▶ Exercise instructions: The listing below should be printed exactly, every line of it. Skip the pictures.

▶ Exercise data:
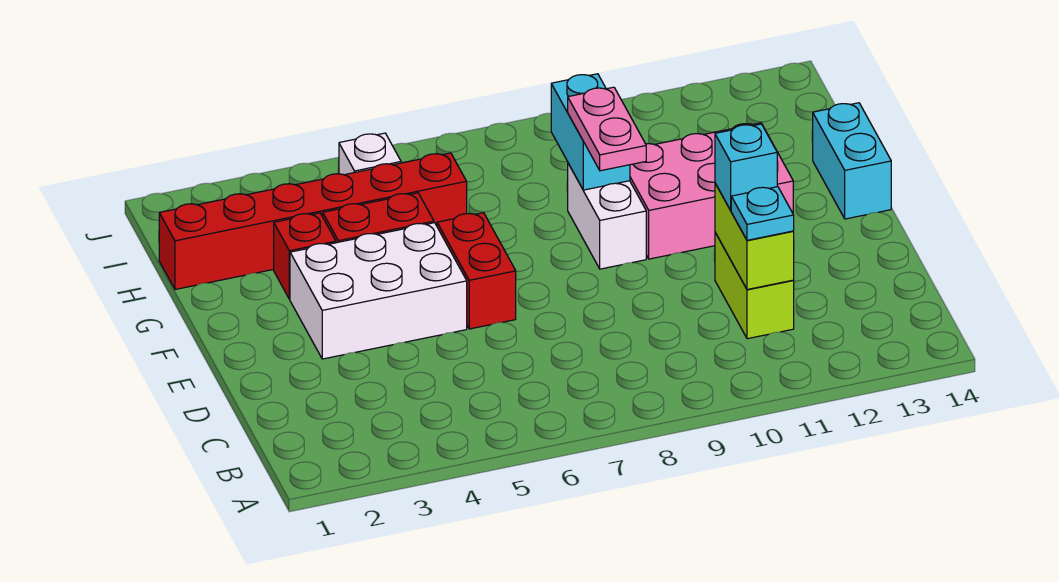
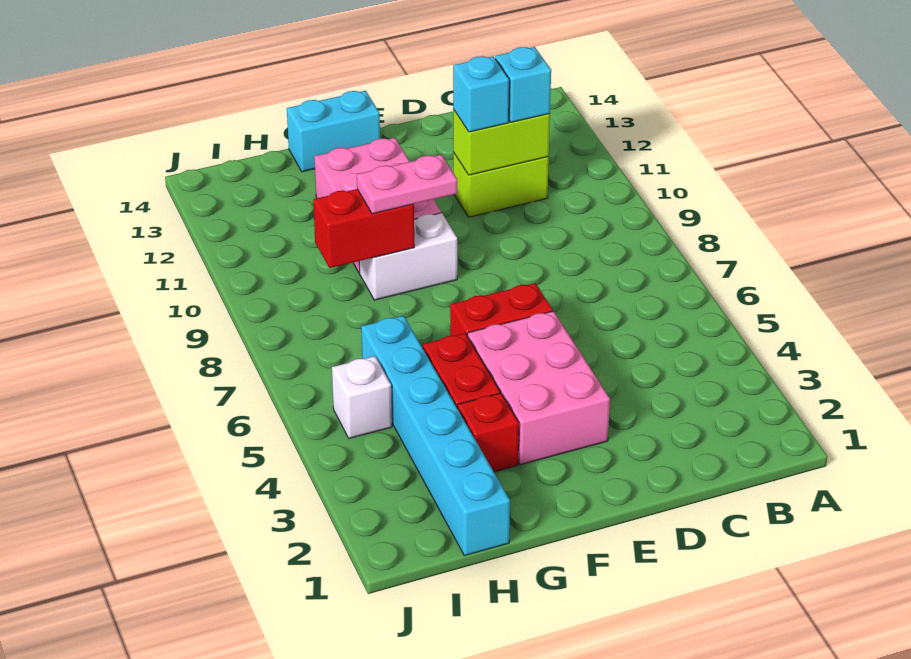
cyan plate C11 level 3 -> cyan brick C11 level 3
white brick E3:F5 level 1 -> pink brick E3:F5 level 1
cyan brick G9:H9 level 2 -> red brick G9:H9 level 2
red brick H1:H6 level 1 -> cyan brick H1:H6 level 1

▶ Exercise response:
cyan plate C11 level 3 -> cyan brick C11 level 3
white brick E3:F5 level 1 -> pink brick E3:F5 level 1
cyan brick G9:H9 level 2 -> red brick G9:H9 level 2
red brick H1:H6 level 1 -> cyan brick H1:H6 level 1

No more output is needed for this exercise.